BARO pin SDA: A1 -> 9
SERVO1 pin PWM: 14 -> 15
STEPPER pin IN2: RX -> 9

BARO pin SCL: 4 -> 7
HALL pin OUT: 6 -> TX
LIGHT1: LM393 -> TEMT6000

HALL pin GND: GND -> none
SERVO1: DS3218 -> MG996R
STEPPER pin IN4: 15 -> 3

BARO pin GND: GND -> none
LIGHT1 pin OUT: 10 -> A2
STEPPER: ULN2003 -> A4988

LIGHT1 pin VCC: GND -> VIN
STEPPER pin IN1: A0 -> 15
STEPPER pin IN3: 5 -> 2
------------
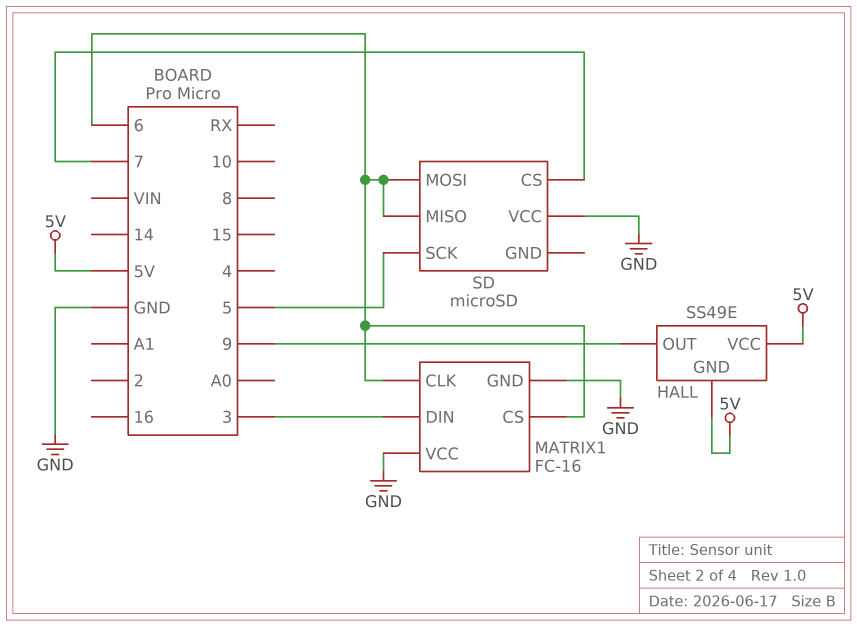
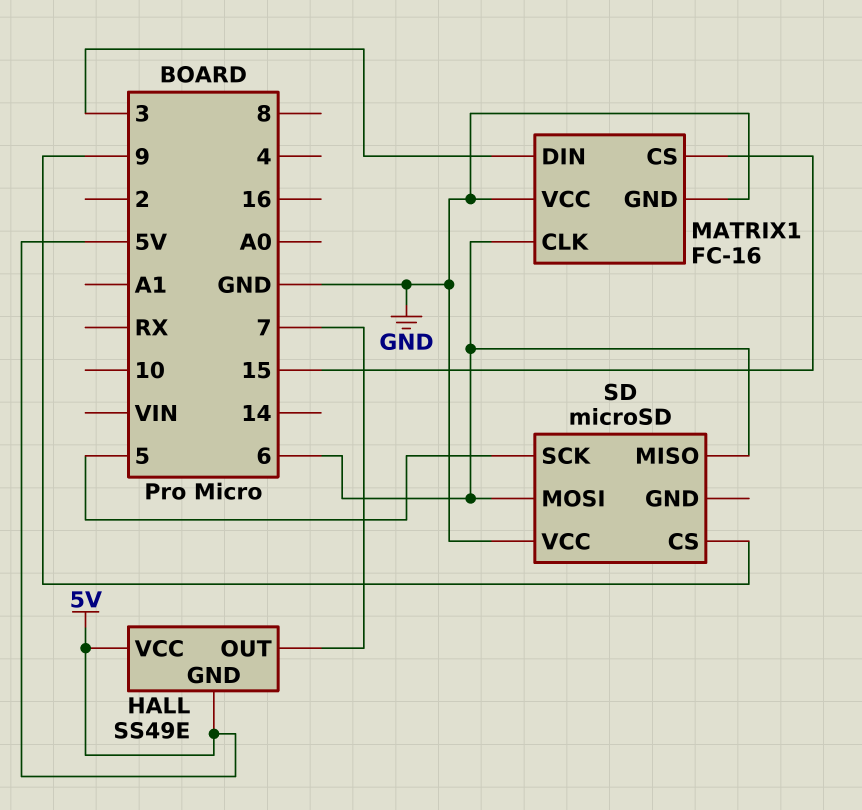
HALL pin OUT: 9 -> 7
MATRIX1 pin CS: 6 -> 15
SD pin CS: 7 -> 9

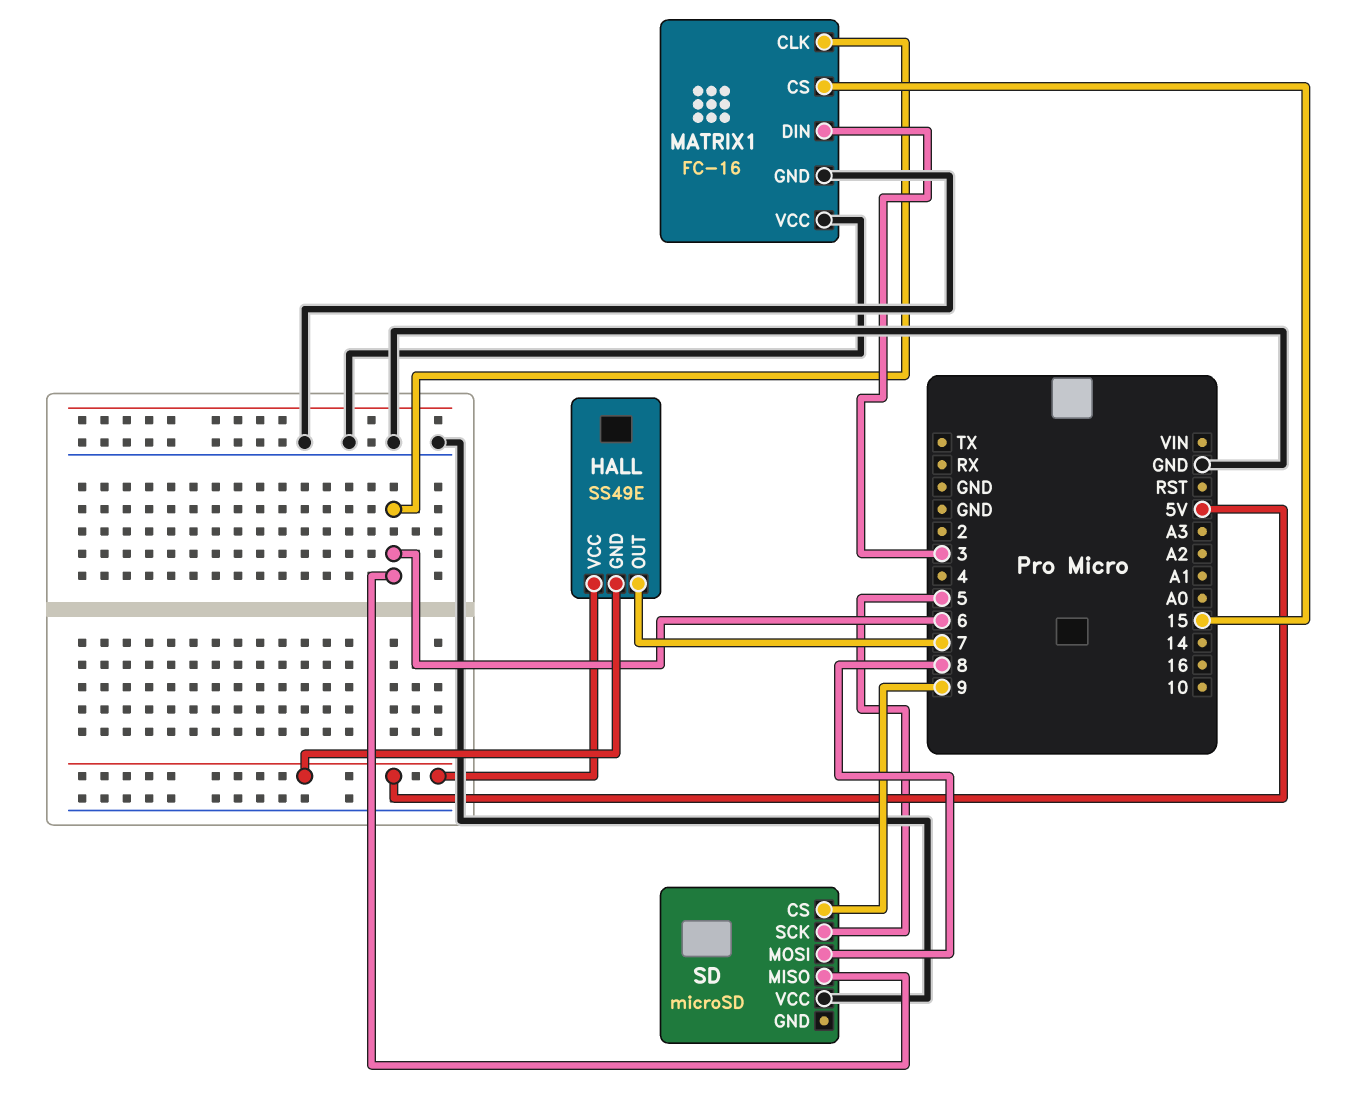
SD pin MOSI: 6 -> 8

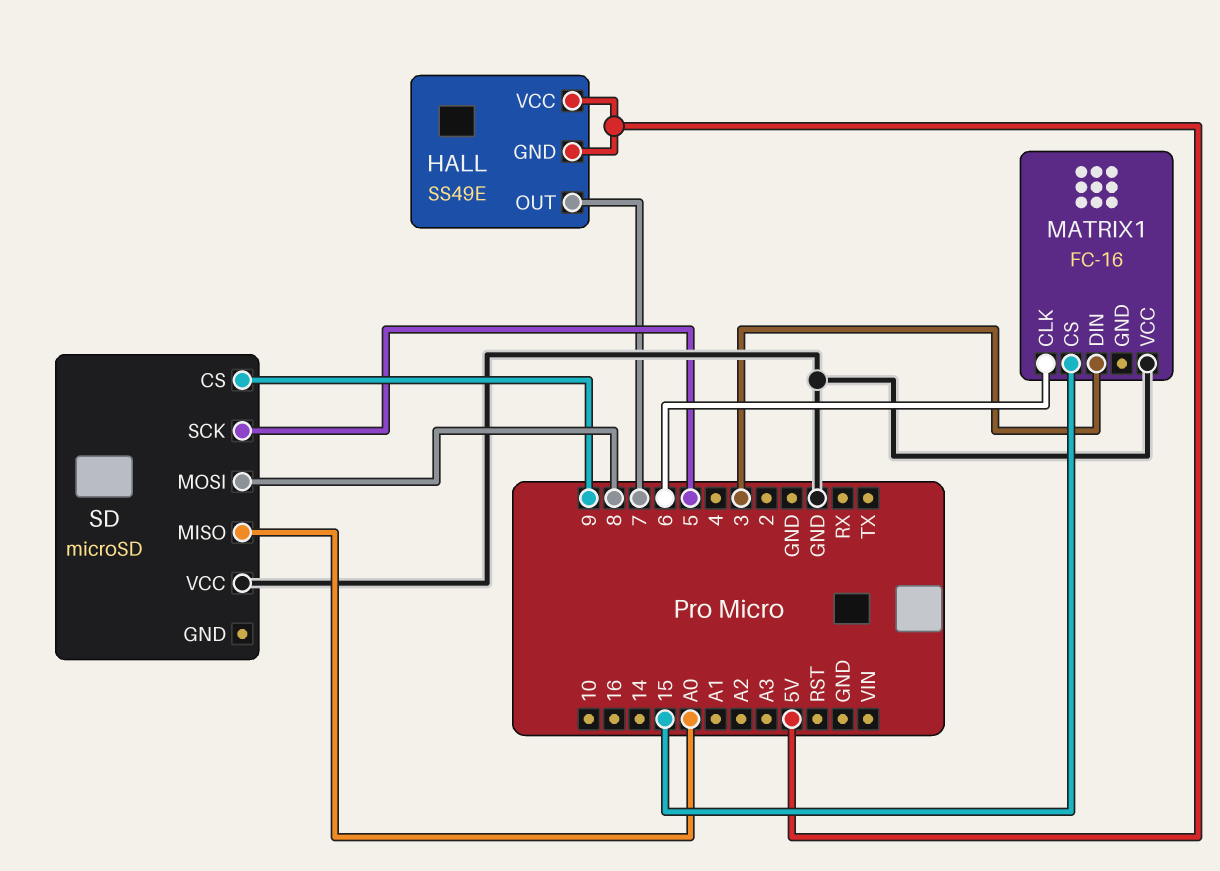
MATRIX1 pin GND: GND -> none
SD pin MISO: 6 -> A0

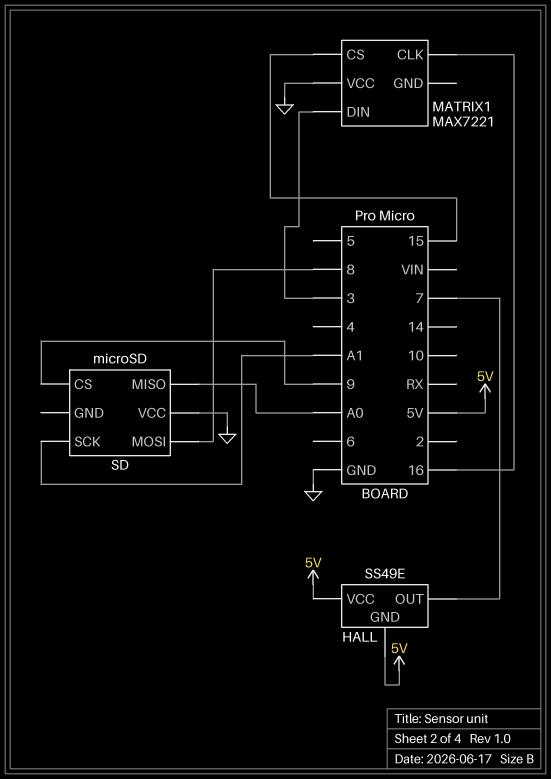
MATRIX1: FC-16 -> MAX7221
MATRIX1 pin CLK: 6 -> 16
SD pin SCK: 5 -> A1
------------
__Problem to work on__. Counting only lines that hold the string "HALL", give the number of such lines in the records. Write nothing else.

__Final answer__. 3